» INPUT MATERIAL:
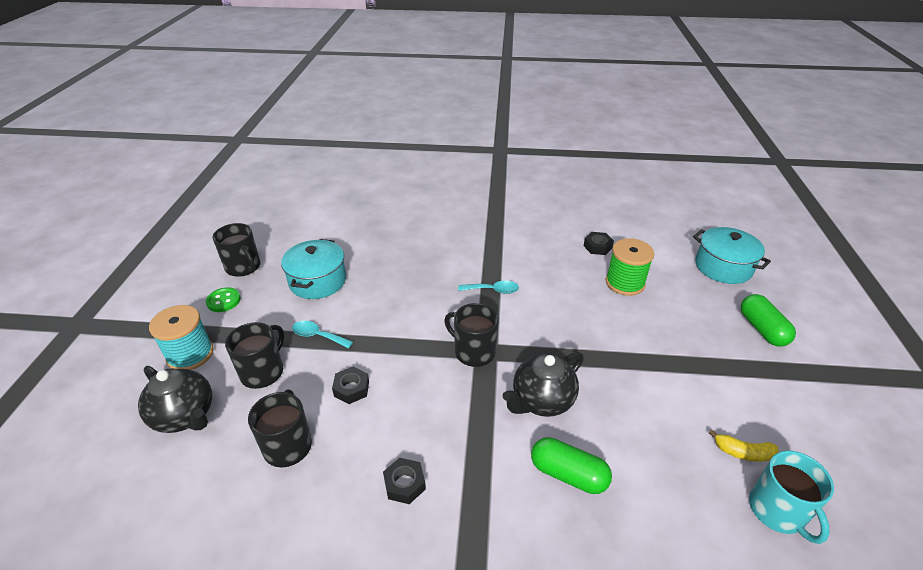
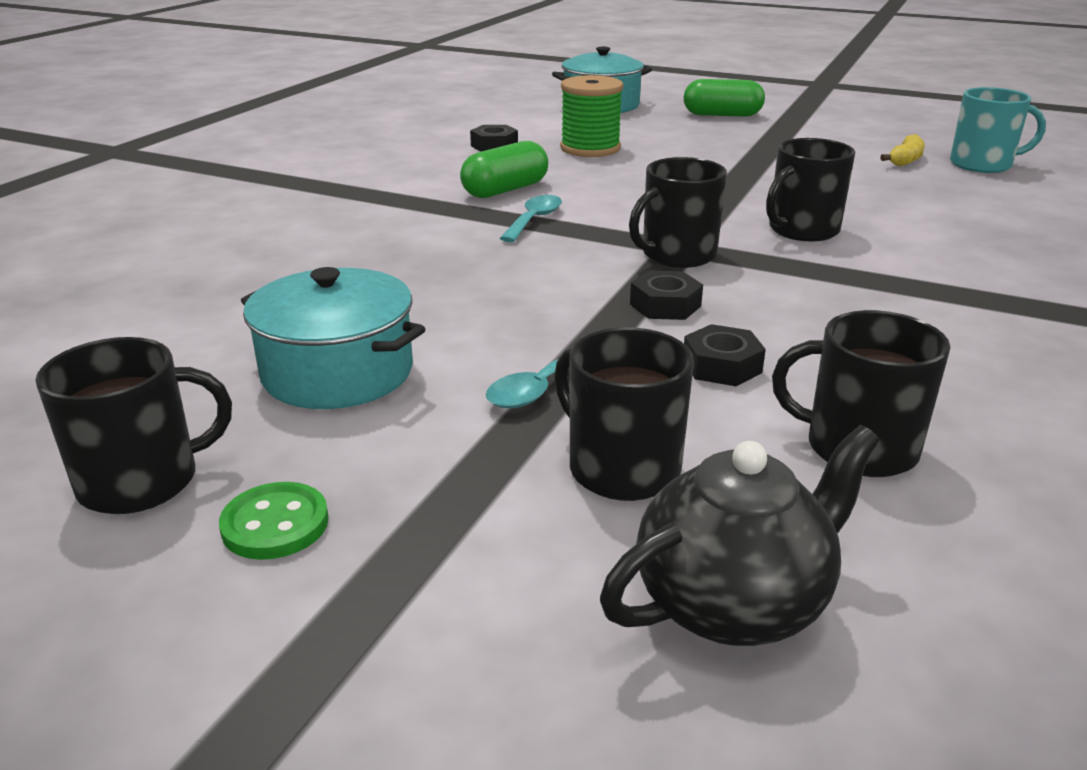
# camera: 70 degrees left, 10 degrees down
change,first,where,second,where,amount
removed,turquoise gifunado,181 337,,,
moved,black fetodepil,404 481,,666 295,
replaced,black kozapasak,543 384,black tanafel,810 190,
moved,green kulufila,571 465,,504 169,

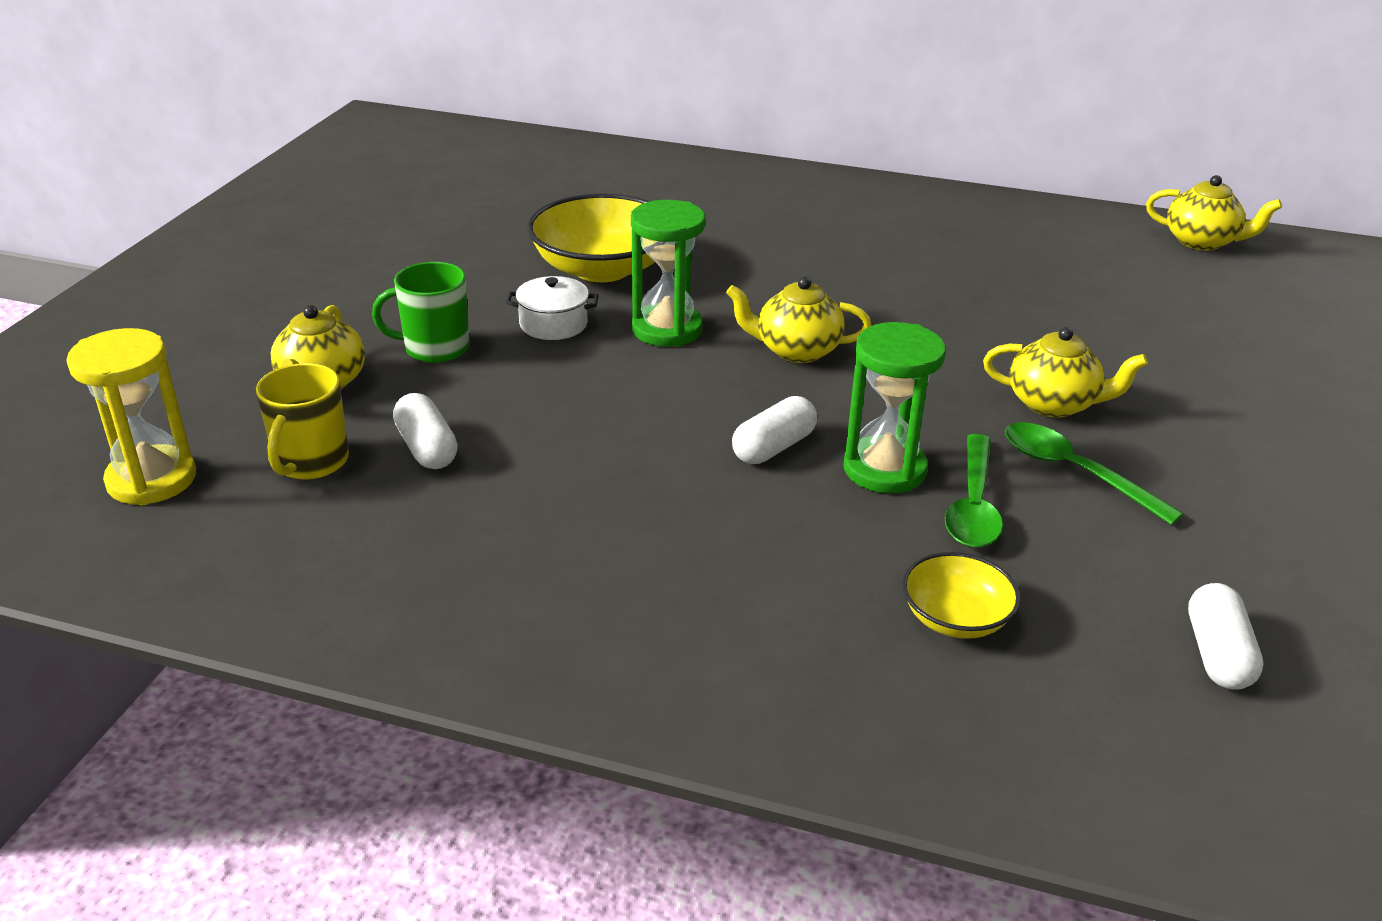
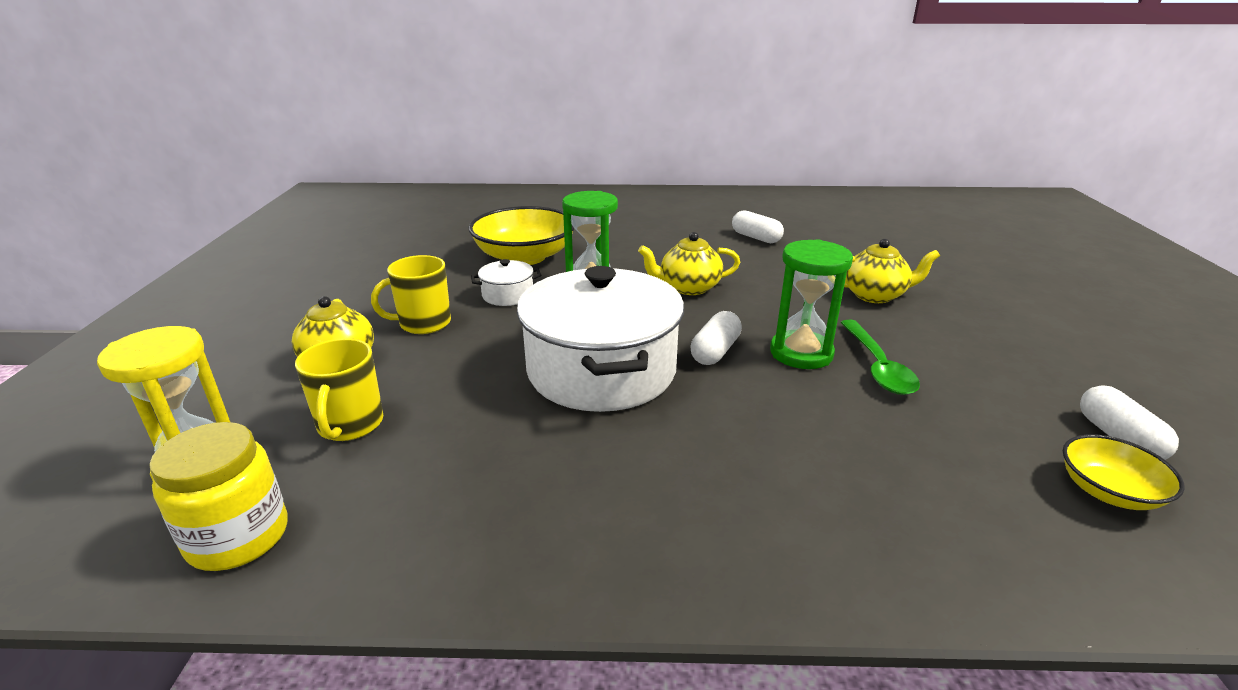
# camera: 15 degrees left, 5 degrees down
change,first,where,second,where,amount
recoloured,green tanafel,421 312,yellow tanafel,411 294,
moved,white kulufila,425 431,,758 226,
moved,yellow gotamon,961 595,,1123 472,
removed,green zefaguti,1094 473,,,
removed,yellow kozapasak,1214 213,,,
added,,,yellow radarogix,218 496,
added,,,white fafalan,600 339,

---

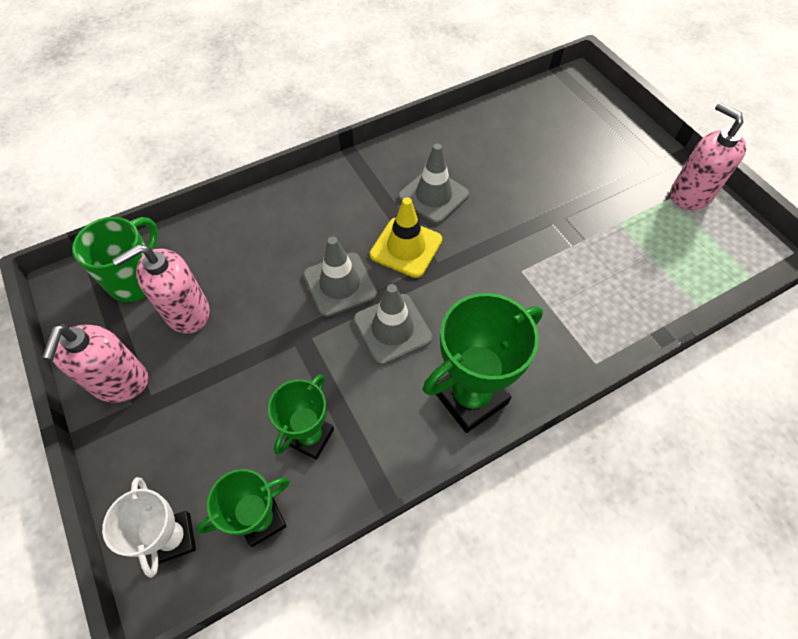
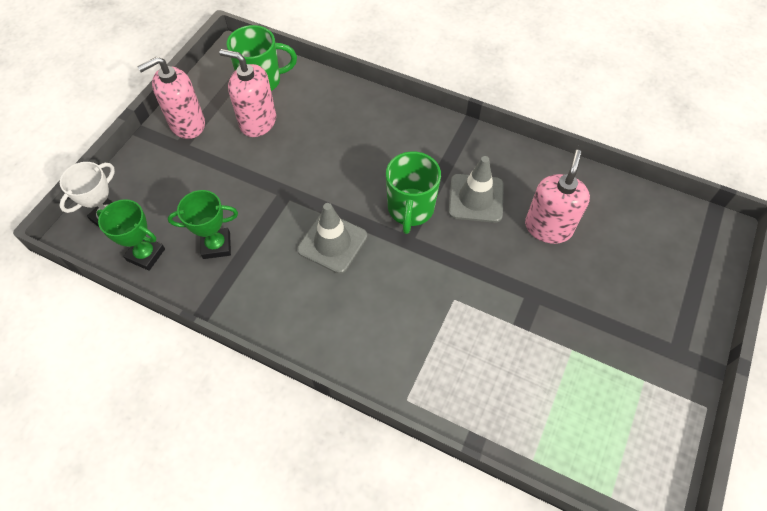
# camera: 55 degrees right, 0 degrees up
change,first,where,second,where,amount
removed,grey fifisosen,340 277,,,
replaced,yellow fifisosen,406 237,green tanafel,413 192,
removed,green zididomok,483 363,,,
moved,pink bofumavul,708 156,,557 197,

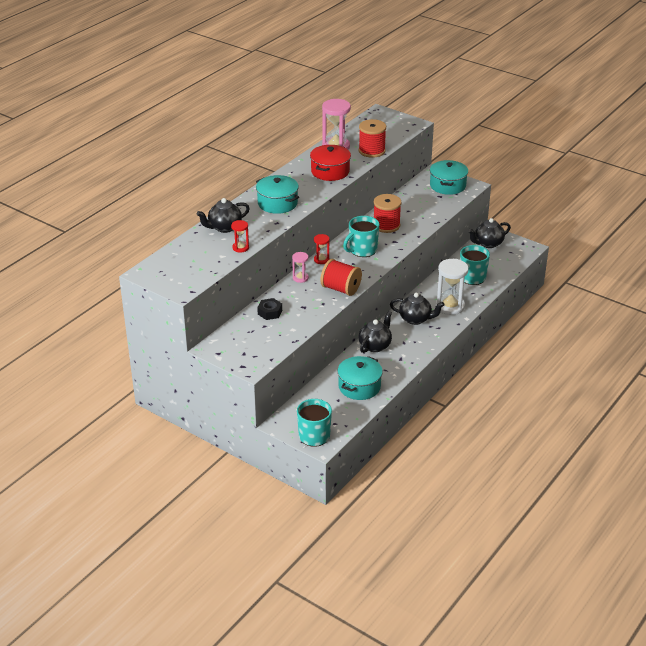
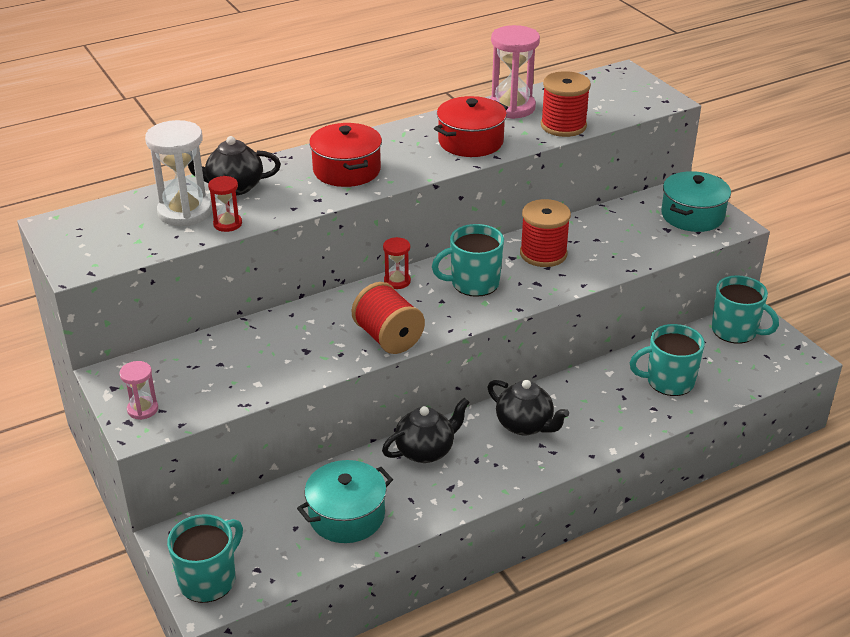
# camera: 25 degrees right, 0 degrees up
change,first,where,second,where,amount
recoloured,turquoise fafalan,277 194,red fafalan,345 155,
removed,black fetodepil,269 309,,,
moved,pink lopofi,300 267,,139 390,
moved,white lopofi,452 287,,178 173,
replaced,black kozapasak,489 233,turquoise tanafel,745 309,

» ASSIGNMENT: Within the listing above, locate the line containing "# camera: 70 degrees left, 10 degrees down" and the line containing "replaced,black kozapasak,543 384,black". Reproduce those two lines and all lines between them exactly, with nothing added.

» WRITTEN RESPONSE:
# camera: 70 degrees left, 10 degrees down
change,first,where,second,where,amount
removed,turquoise gifunado,181 337,,,
moved,black fetodepil,404 481,,666 295,
replaced,black kozapasak,543 384,black tanafel,810 190,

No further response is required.